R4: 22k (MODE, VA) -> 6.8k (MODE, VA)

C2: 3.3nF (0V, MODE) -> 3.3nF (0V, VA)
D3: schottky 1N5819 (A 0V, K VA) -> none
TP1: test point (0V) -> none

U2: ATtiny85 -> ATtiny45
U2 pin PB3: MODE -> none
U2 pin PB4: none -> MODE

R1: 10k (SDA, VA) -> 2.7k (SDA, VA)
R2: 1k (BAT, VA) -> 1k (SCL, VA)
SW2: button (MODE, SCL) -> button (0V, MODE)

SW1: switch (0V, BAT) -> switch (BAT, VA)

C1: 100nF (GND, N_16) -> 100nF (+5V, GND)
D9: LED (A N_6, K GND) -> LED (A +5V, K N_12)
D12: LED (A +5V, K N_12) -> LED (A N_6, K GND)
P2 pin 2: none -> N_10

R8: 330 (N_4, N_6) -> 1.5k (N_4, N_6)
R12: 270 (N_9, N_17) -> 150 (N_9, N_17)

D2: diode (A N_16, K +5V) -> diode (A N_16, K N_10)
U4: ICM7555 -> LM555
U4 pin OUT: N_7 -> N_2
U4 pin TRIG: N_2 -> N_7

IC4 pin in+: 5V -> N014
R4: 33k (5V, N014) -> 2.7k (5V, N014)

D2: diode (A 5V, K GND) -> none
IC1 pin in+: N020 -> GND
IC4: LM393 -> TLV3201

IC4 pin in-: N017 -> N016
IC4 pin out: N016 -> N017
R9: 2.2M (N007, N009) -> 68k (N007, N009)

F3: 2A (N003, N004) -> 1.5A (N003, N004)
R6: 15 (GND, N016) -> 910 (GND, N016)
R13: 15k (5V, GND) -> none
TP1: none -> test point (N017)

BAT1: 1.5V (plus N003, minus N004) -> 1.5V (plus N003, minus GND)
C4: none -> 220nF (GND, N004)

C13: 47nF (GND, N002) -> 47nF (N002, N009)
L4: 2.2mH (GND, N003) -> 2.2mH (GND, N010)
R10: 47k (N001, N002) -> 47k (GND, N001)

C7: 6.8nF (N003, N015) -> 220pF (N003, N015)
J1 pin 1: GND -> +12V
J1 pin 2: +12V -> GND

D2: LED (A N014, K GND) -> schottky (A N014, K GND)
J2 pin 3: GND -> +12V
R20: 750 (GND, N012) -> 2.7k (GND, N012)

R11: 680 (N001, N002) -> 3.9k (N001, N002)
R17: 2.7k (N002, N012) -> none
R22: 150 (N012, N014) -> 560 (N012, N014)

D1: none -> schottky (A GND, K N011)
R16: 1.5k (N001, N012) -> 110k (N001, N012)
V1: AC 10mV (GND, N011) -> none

----

Some lines contain the word "schottky". Pull each one out of the listing.

Response.
D3: schottky 1N5819 (A 0V, K VA) -> none
D2: LED (A N014, K GND) -> schottky (A N014, K GND)
D1: none -> schottky (A GND, K N011)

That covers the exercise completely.